• _Provided records_:

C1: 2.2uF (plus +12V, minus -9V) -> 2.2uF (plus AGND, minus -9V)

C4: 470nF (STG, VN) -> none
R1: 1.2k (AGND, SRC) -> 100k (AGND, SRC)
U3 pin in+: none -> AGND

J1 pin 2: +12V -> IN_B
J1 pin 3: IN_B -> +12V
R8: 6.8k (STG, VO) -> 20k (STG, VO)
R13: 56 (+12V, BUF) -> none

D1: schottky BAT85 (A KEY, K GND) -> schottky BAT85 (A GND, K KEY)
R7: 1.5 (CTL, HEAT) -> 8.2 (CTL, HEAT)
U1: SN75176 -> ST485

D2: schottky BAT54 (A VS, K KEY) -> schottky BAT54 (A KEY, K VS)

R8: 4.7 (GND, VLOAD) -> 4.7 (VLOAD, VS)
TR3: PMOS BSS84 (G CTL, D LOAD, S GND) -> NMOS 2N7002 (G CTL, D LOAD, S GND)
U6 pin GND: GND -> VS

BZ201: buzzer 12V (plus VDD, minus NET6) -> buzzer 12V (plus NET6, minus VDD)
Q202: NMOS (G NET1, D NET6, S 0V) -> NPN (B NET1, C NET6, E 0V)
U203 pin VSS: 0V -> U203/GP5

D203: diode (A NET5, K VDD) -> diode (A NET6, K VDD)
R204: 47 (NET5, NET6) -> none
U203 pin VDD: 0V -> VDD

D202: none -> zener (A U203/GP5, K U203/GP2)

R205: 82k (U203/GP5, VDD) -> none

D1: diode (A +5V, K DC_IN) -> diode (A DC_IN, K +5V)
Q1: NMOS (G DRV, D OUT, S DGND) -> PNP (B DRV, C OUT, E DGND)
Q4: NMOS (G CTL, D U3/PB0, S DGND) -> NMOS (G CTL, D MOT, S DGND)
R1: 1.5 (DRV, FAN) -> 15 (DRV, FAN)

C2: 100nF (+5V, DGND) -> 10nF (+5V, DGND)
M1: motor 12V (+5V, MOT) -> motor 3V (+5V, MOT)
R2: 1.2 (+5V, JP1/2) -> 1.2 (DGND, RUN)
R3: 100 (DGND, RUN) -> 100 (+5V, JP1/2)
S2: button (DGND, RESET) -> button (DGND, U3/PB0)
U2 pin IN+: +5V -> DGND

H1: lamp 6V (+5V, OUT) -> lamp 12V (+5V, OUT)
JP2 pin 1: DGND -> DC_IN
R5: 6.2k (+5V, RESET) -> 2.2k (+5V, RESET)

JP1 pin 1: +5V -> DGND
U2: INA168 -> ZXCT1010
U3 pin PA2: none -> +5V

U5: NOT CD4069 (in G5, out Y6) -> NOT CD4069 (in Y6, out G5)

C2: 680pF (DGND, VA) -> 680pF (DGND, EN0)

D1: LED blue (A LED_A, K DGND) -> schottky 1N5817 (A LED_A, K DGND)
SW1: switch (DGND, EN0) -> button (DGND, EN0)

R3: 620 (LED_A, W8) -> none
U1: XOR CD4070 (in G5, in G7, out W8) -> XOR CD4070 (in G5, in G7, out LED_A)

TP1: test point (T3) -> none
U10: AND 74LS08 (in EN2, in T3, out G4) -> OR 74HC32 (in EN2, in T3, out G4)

• _About this exercise_: If a line in the material above contains the word "NMOS", copy it.

• _Response below_:
TR3: PMOS BSS84 (G CTL, D LOAD, S GND) -> NMOS 2N7002 (G CTL, D LOAD, S GND)
Q202: NMOS (G NET1, D NET6, S 0V) -> NPN (B NET1, C NET6, E 0V)
Q1: NMOS (G DRV, D OUT, S DGND) -> PNP (B DRV, C OUT, E DGND)
Q4: NMOS (G CTL, D U3/PB0, S DGND) -> NMOS (G CTL, D MOT, S DGND)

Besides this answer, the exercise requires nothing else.